== Task ==
Only the lines from the start of the entries through the line with "black line: moved 1 px right, 31 px up" are wanted; please output them exactly.

== Dataset excerpts ==
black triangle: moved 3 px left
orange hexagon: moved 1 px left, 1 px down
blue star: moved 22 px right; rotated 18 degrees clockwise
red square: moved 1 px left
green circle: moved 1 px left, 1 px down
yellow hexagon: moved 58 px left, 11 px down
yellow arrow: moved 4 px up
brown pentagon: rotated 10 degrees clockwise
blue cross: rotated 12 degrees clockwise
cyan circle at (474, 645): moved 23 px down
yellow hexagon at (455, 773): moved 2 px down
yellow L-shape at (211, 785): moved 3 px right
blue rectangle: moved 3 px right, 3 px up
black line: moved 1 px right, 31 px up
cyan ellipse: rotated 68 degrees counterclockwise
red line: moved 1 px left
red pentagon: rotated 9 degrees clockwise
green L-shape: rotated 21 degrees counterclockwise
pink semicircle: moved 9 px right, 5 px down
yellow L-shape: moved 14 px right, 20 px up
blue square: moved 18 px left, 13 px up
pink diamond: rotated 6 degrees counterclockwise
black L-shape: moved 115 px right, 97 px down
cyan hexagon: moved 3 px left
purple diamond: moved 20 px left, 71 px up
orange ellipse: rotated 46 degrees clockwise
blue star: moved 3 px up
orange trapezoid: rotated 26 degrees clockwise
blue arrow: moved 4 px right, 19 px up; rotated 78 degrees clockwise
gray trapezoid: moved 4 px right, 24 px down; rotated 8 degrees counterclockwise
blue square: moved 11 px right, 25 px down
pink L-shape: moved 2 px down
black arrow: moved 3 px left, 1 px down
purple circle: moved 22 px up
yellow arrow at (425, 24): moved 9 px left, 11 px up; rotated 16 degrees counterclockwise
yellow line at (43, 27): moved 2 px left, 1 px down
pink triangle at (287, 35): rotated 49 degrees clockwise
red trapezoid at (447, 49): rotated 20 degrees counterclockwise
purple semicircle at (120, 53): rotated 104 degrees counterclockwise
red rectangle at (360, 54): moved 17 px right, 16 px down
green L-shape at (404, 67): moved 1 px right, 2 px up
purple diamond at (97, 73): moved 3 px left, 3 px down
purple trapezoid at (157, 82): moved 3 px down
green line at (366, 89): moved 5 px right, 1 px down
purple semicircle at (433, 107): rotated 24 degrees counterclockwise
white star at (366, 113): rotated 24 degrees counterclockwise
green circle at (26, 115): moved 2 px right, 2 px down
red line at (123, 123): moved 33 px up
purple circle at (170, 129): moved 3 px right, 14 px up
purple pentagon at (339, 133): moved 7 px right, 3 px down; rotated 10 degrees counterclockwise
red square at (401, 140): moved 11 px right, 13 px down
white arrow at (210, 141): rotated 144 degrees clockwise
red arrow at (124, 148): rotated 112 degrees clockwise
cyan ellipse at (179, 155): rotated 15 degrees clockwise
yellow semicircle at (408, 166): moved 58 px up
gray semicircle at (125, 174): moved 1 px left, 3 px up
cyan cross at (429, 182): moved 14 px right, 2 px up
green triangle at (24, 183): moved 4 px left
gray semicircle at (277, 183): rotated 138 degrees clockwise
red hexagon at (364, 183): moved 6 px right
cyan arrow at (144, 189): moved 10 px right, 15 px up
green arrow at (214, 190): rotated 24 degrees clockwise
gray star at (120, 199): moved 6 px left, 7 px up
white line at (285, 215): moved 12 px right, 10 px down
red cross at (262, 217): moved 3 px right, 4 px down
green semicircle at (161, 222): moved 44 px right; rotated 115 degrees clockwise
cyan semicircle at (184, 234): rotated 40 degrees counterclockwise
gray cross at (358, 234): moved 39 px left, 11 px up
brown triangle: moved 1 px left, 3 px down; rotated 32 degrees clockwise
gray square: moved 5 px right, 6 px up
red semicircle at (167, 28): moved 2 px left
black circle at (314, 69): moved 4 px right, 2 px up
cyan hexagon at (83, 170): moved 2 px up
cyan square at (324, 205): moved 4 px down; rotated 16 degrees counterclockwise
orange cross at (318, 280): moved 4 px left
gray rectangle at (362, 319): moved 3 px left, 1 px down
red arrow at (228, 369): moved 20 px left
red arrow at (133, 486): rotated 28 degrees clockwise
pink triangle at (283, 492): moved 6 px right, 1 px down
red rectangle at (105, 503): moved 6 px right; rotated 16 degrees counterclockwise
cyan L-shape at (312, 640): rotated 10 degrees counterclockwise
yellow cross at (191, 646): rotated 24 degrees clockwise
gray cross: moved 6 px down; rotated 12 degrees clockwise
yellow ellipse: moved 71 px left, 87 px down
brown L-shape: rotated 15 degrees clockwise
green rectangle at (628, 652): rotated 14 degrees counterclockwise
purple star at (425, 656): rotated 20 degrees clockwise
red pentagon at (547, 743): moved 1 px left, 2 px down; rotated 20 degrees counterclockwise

== Task response ==
black triangle: moved 3 px left
orange hexagon: moved 1 px left, 1 px down
blue star: moved 22 px right; rotated 18 degrees clockwise
red square: moved 1 px left
green circle: moved 1 px left, 1 px down
yellow hexagon: moved 58 px left, 11 px down
yellow arrow: moved 4 px up
brown pentagon: rotated 10 degrees clockwise
blue cross: rotated 12 degrees clockwise
cyan circle at (474, 645): moved 23 px down
yellow hexagon at (455, 773): moved 2 px down
yellow L-shape at (211, 785): moved 3 px right
blue rectangle: moved 3 px right, 3 px up
black line: moved 1 px right, 31 px up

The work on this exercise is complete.